— WORK ORDER —
At the line containing "red notebook [441,271,566,355]", begin setting down the entries exactly, and stop only after the last line.

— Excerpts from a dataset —
────────

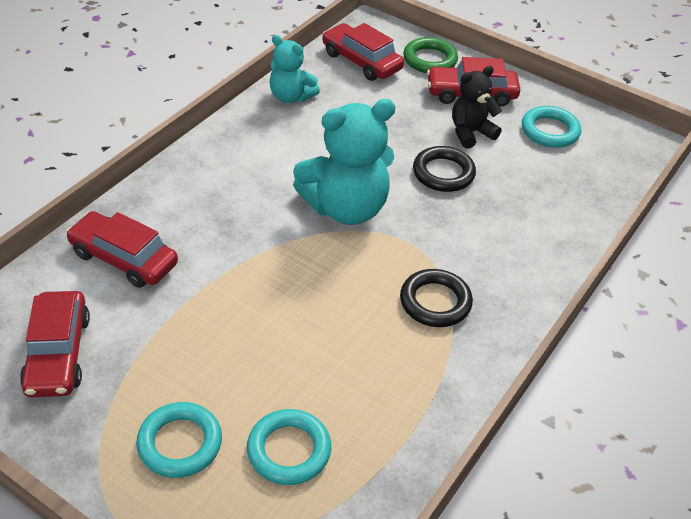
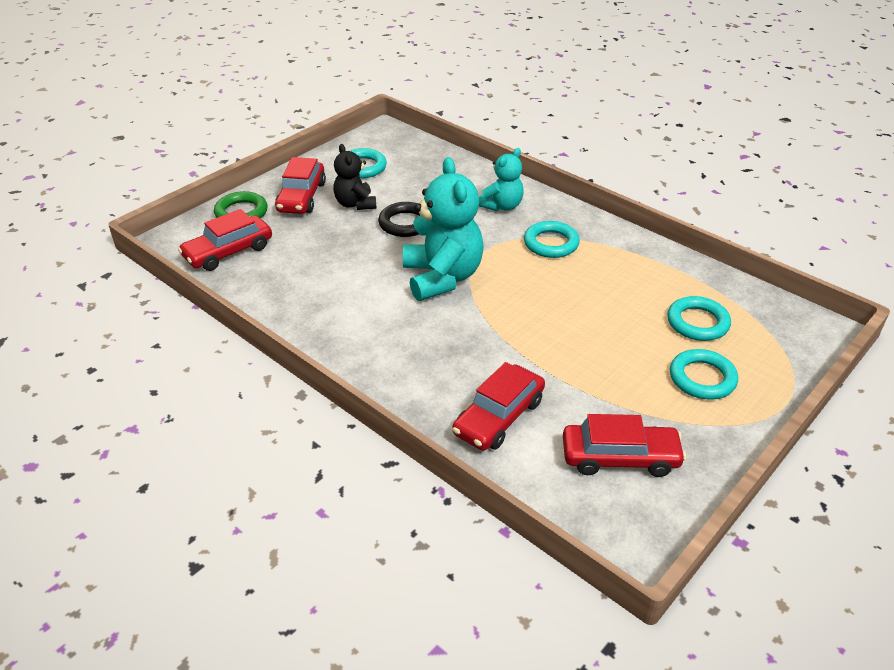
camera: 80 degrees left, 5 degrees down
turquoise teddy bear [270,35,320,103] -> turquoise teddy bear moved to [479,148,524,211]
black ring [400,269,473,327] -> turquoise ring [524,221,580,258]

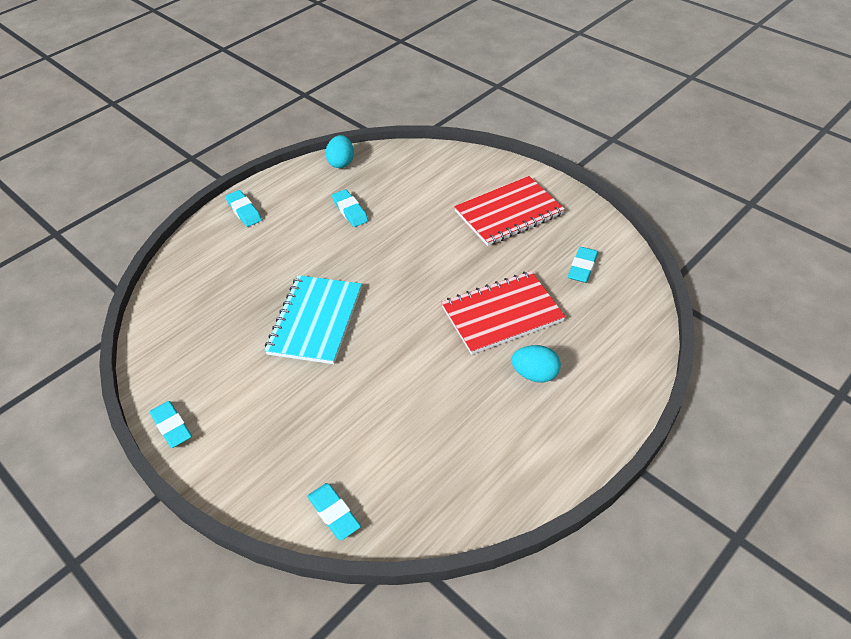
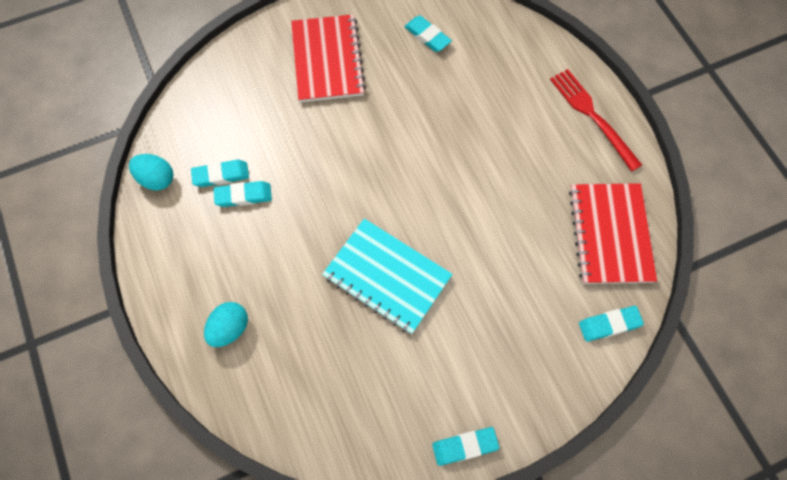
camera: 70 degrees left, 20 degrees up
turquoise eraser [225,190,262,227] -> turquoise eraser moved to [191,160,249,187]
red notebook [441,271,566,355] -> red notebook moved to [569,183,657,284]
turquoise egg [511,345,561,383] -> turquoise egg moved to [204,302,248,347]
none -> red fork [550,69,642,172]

────────

— RESPONSE AREA —
red notebook [441,271,566,355] -> red notebook moved to [569,183,657,284]
turquoise egg [511,345,561,383] -> turquoise egg moved to [204,302,248,347]
none -> red fork [550,69,642,172]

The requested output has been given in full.